(RECORDS FOR THIS EXERCISE)

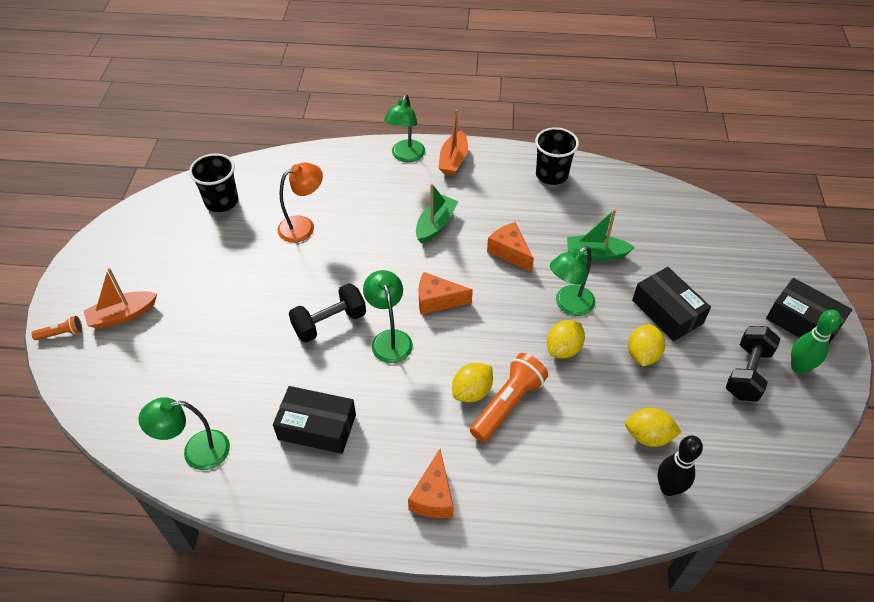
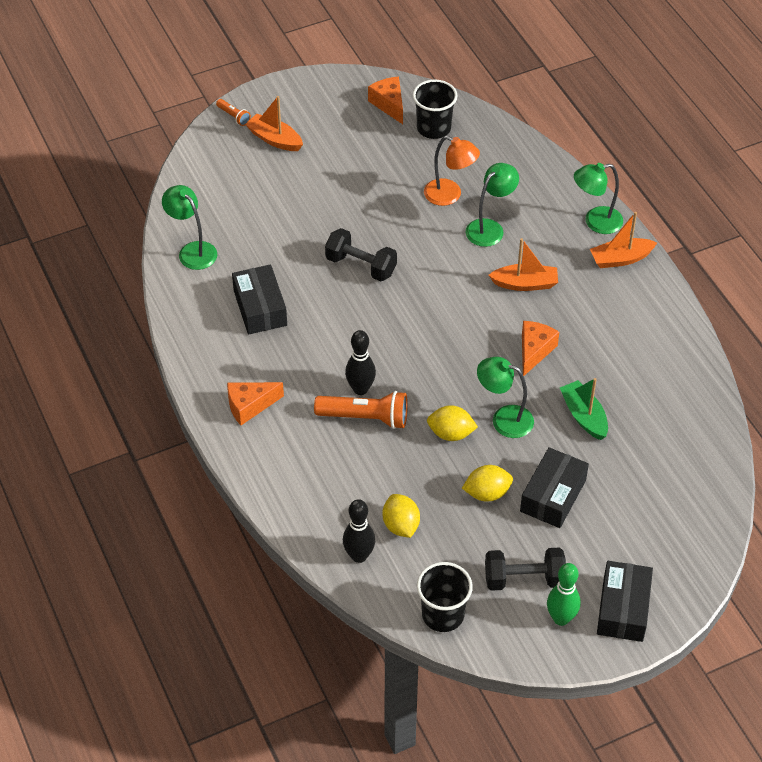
camera: 60 degrees right, 0 degrees up
(389, 339) = (374, 312): green lamp -> green lamp (490, 228)
(435, 225) = (525, 284): green boat -> orange boat
(437, 300) = (438, 324): orange cheese -> orange cheese (389, 104)
(472, 392) = (360, 389): yellow lemon -> black bowling pin
(551, 175) = (665, 342): black cup -> black cup (443, 615)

(End RECORDS FOR THIS EXERCISE)

**PROBLEM REQUIREMENTS**
Report how many lines of the listing above include the word "orange". Say nothing but the number.

**WRITTEN ANSWER**
2